Directive
Lines from the line with "rug: (244, 336) -> (173, 286), moved" to the line with "bathtub: (298, 642)" in the entries below, and only those, must be output exactly, with both ends included.

Given records
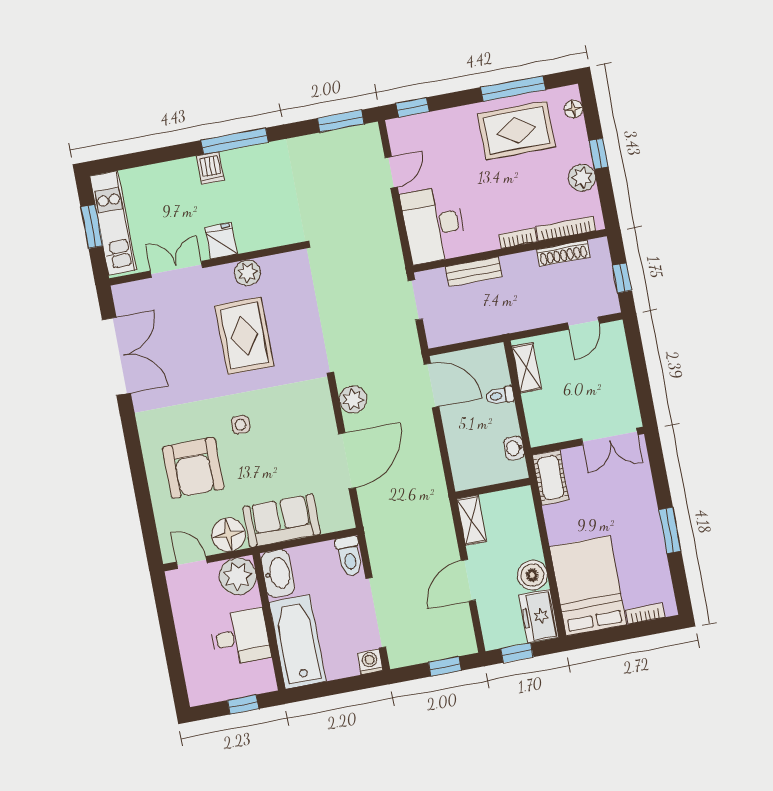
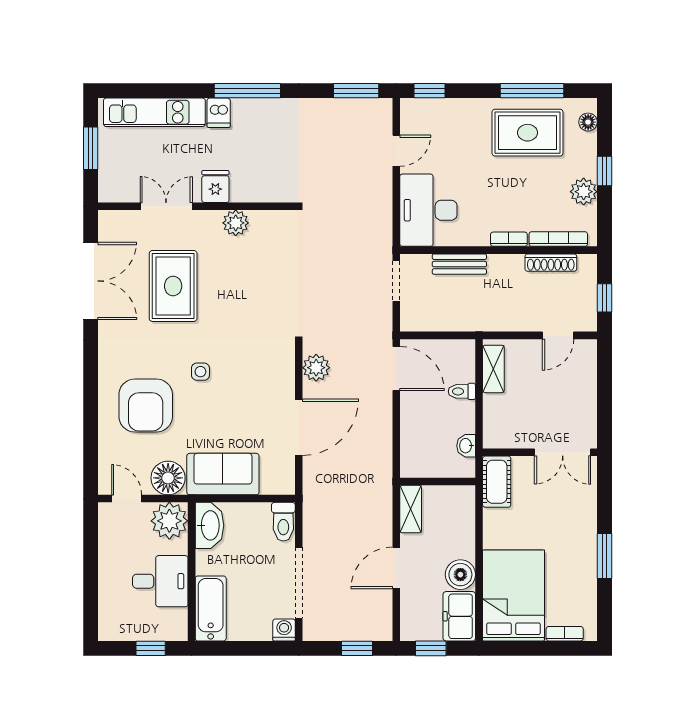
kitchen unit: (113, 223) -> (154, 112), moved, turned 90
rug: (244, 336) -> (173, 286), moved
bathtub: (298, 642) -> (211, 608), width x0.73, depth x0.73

--

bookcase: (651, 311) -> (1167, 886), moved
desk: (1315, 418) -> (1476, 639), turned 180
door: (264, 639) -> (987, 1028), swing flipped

---

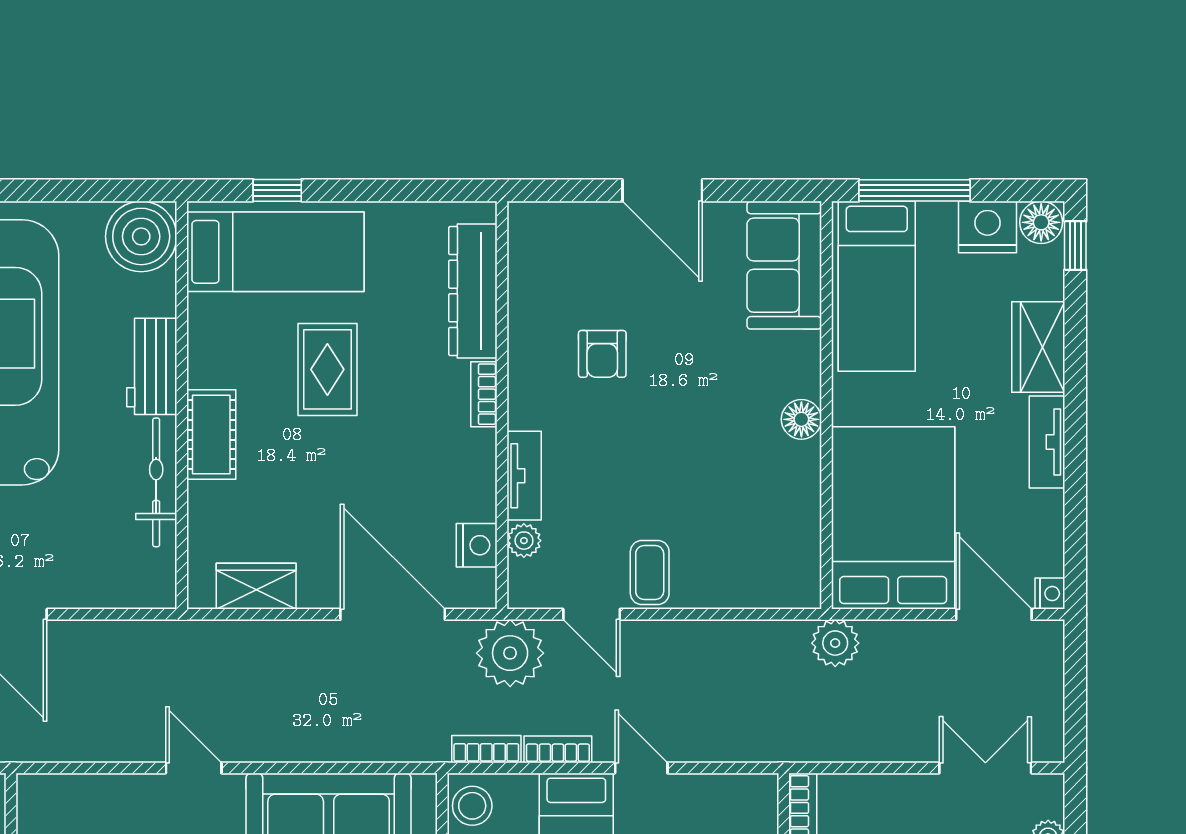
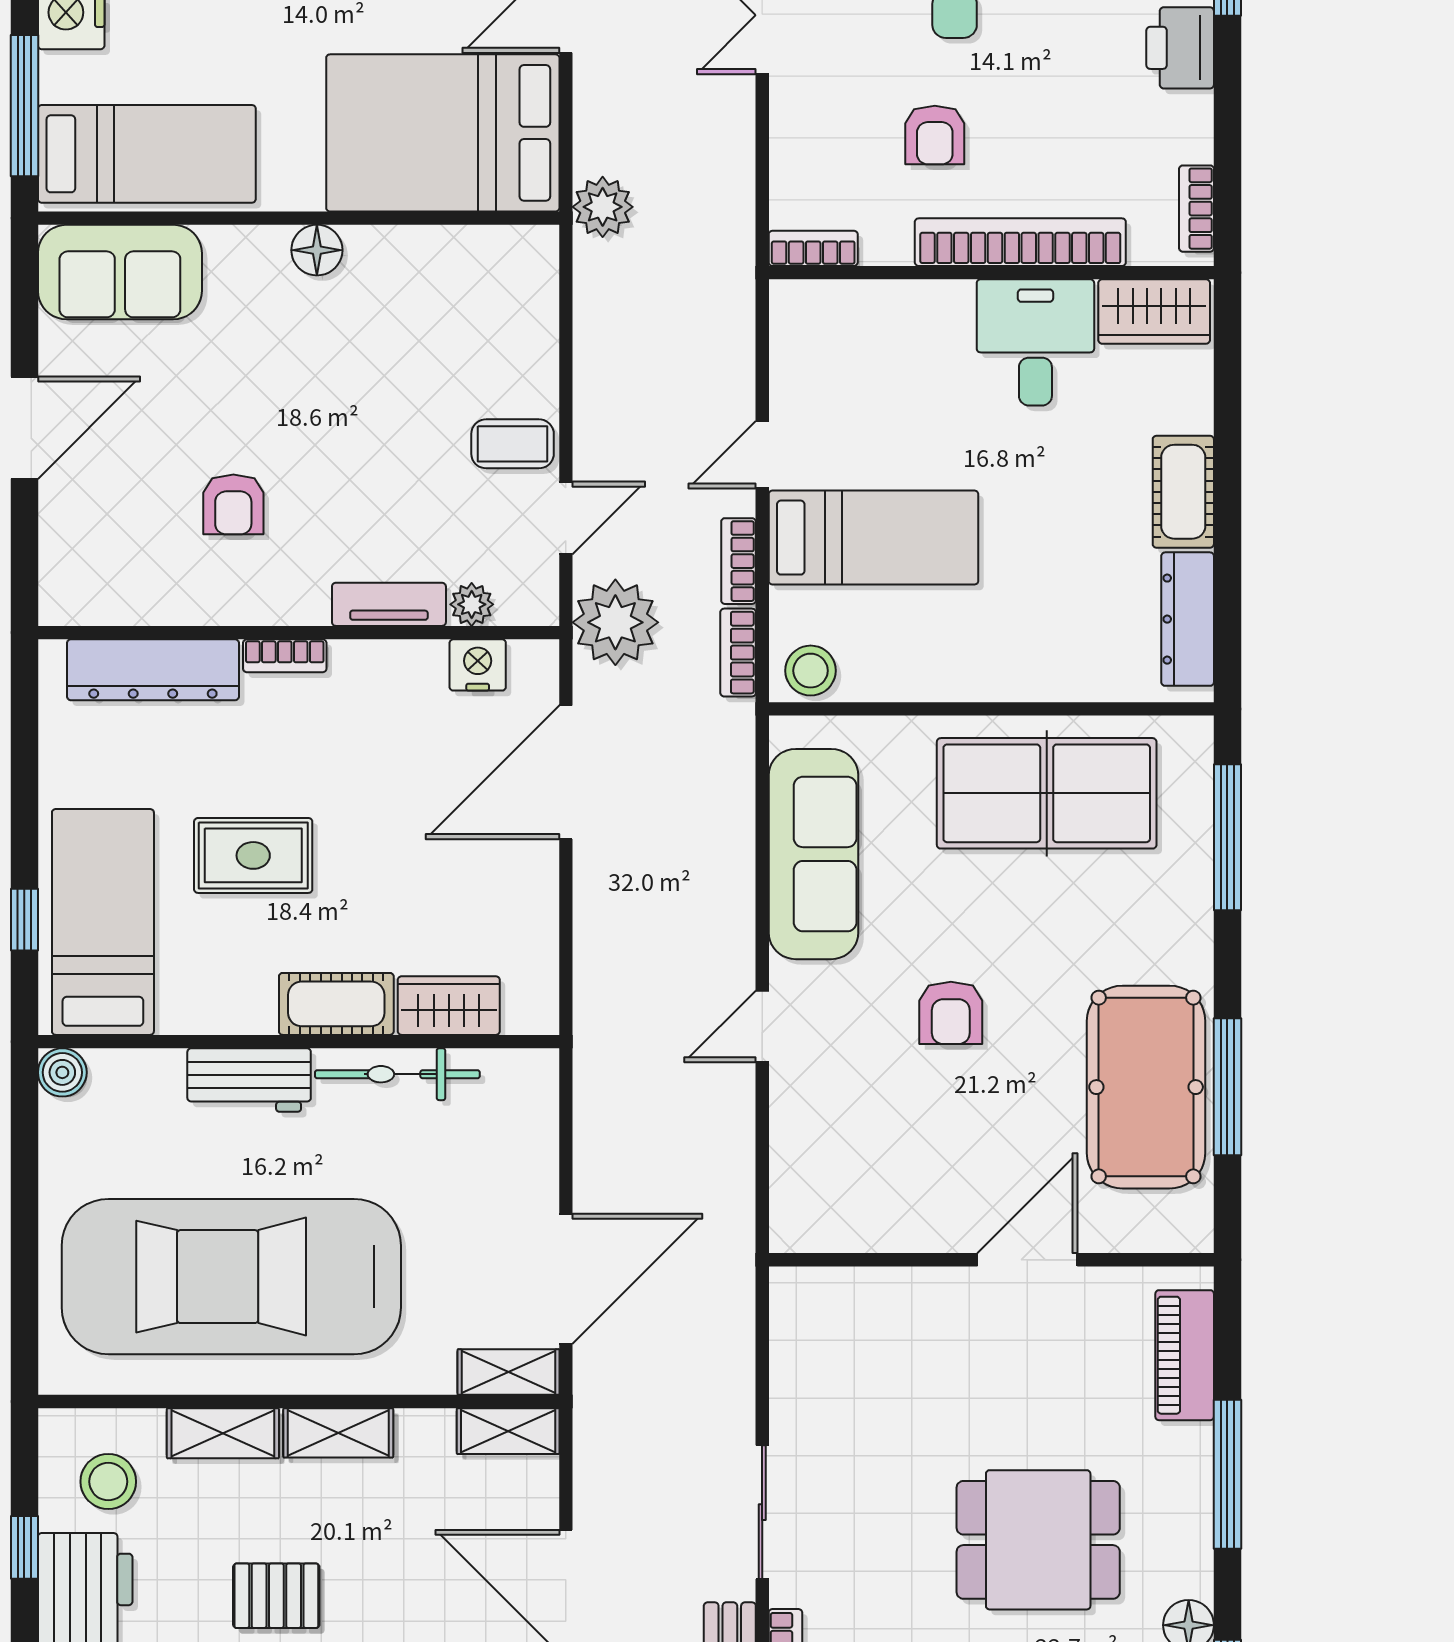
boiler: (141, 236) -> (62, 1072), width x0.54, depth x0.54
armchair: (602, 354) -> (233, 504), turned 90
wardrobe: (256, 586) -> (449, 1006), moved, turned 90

Task response
rug: (244, 336) -> (173, 286), moved
bathtub: (298, 642) -> (211, 608), width x0.73, depth x0.73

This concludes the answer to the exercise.